++++ Source material

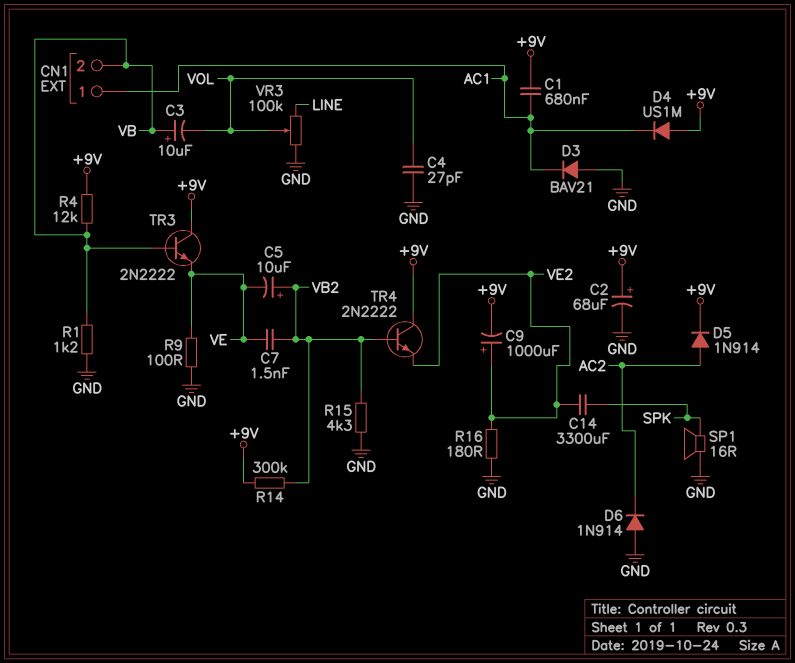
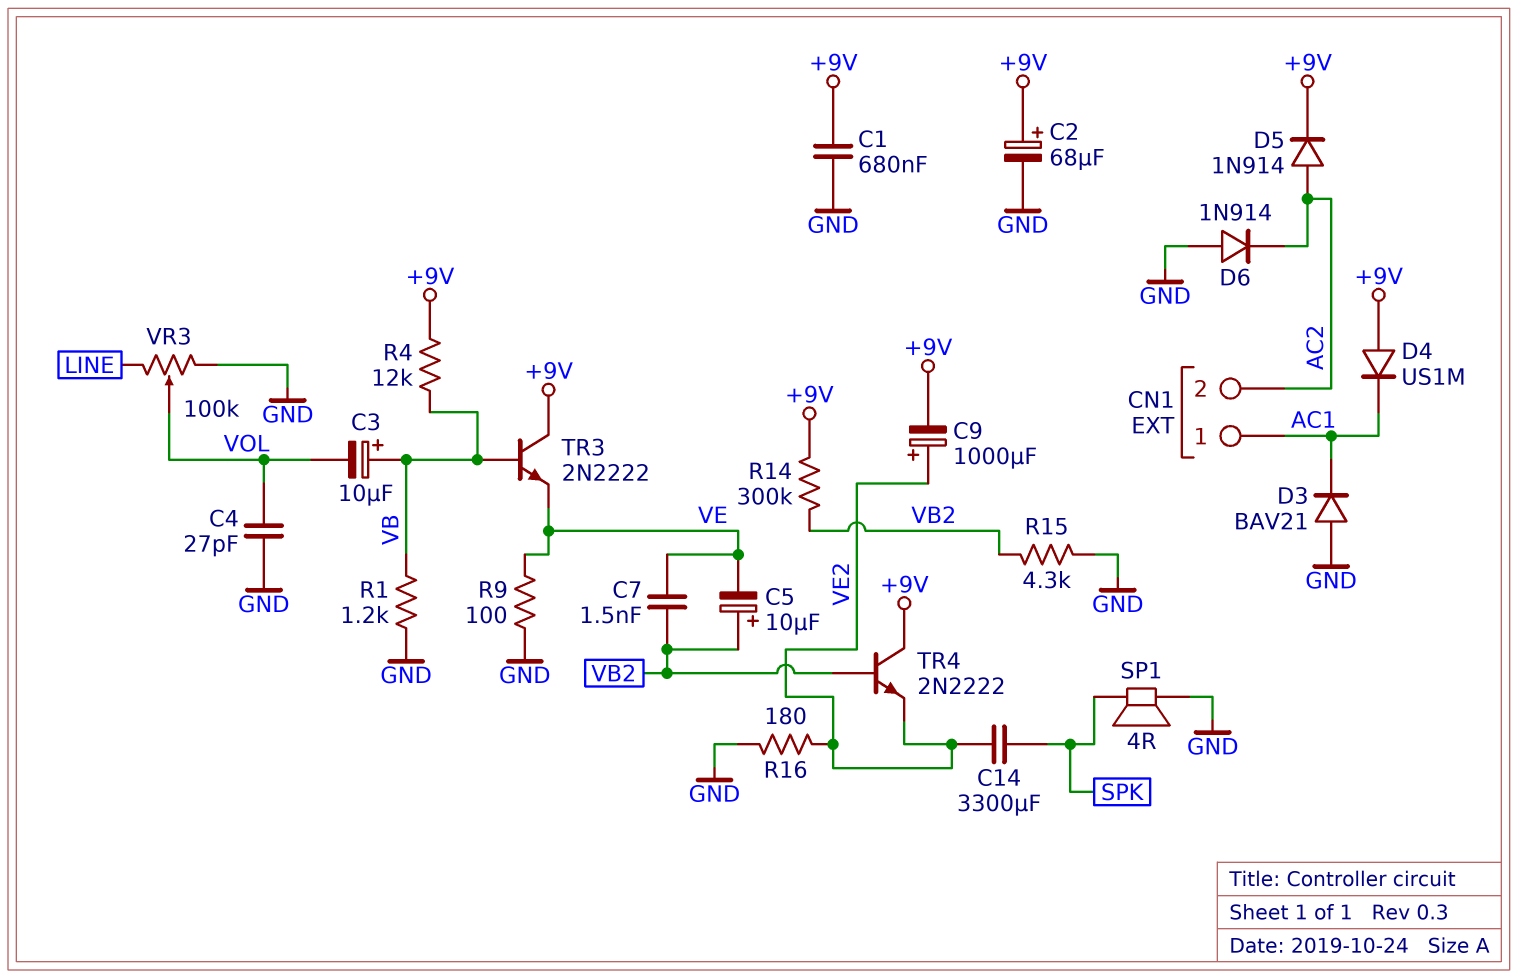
C1: 680nF (+9V, AC1) -> 680nF (+9V, GND)
CN1 pin 2: VB -> AC2
SP1: speaker 16R (GND, SPK) -> speaker 4R (GND, SPK)

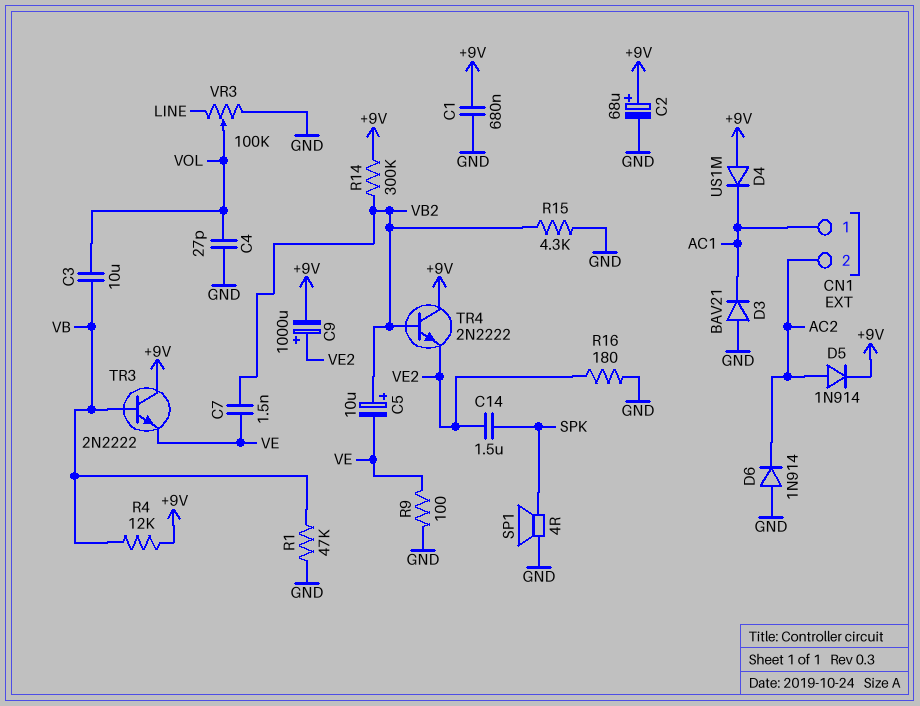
C3: 10uF (plus VB, minus VOL) -> 10uF (VB, VOL)
C14: 3300uF (SPK, VE2) -> 1.5uF (SPK, VE2)
R1: 1.2k (GND, VB) -> 47k (GND, VB)

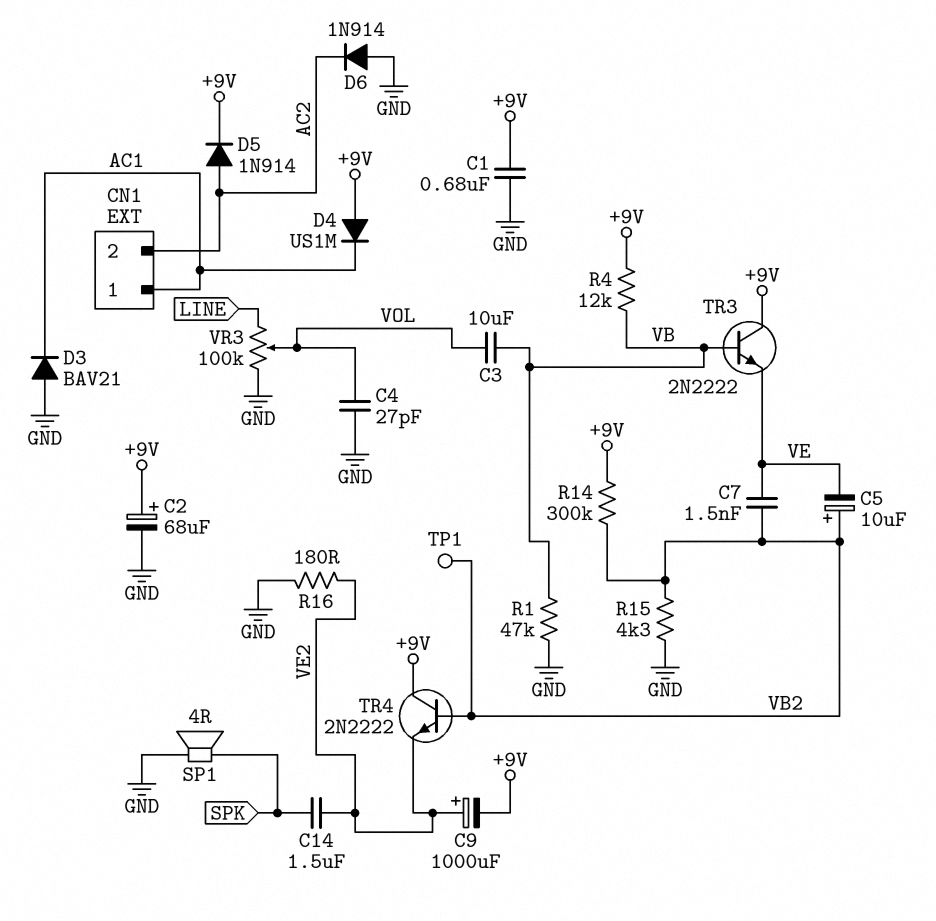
R9: 100 (GND, VE) -> none
TP1: none -> test point (VB2)

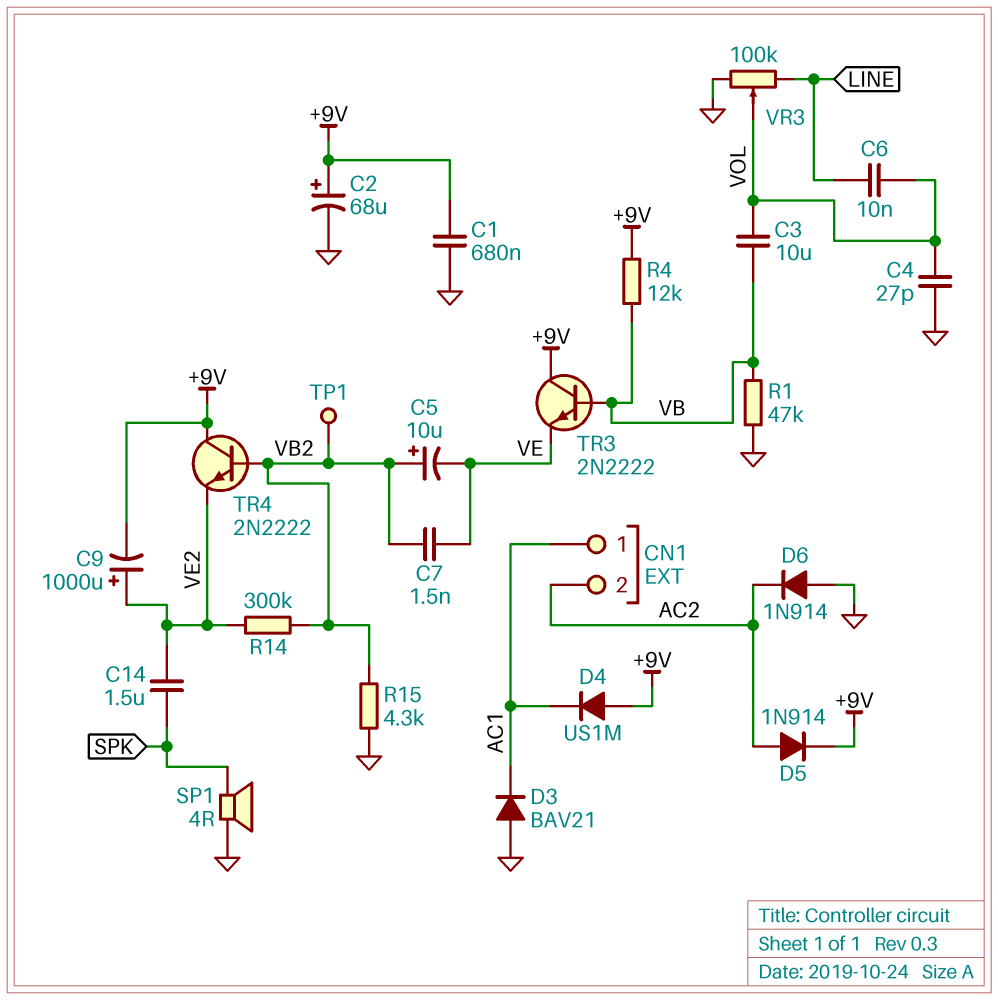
C6: none -> 10nF (LINE, VOL)
R14: 300k (+9V, VB2) -> 300k (VB2, VE2)
R16: 180 (GND, VE2) -> none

++++++++

→ The problem:
Using the records above, copy exactly the lines from the one containing "C6: none -> 10nF (LINE, VOL)" through the last, inclusive, and nothing else.

→ Exercise answer:
C6: none -> 10nF (LINE, VOL)
R14: 300k (+9V, VB2) -> 300k (VB2, VE2)
R16: 180 (GND, VE2) -> none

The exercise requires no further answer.